Brief:
Each line from the one containing "brown banana [582,351,618,419]" onward, through the end of the entries, is to be transcribed exactly; nothing else is to be included.

Given information:
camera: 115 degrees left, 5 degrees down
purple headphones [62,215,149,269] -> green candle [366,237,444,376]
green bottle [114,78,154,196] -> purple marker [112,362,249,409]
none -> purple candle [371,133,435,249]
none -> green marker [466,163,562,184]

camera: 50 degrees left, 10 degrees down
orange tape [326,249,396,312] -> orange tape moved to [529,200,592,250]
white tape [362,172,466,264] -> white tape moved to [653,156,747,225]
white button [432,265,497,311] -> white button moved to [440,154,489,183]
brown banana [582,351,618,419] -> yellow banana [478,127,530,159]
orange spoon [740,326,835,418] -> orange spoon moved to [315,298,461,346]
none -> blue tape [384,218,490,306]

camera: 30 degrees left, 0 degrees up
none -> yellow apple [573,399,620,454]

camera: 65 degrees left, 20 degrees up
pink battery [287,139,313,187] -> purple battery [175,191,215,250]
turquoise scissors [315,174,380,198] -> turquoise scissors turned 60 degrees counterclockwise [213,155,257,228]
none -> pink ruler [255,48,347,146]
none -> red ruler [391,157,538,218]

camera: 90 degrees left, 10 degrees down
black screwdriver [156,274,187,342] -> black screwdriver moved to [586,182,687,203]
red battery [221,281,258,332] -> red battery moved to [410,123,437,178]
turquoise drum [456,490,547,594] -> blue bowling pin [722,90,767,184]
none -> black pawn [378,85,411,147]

Solution to this exercise:
brown banana [582,351,618,419] -> yellow banana [478,127,530,159]
orange spoon [740,326,835,418] -> orange spoon moved to [315,298,461,346]
none -> blue tape [384,218,490,306]

camera: 30 degrees left, 0 degrees up
none -> yellow apple [573,399,620,454]

camera: 65 degrees left, 20 degrees up
pink battery [287,139,313,187] -> purple battery [175,191,215,250]
turquoise scissors [315,174,380,198] -> turquoise scissors turned 60 degrees counterclockwise [213,155,257,228]
none -> pink ruler [255,48,347,146]
none -> red ruler [391,157,538,218]

camera: 90 degrees left, 10 degrees down
black screwdriver [156,274,187,342] -> black screwdriver moved to [586,182,687,203]
red battery [221,281,258,332] -> red battery moved to [410,123,437,178]
turquoise drum [456,490,547,594] -> blue bowling pin [722,90,767,184]
none -> black pawn [378,85,411,147]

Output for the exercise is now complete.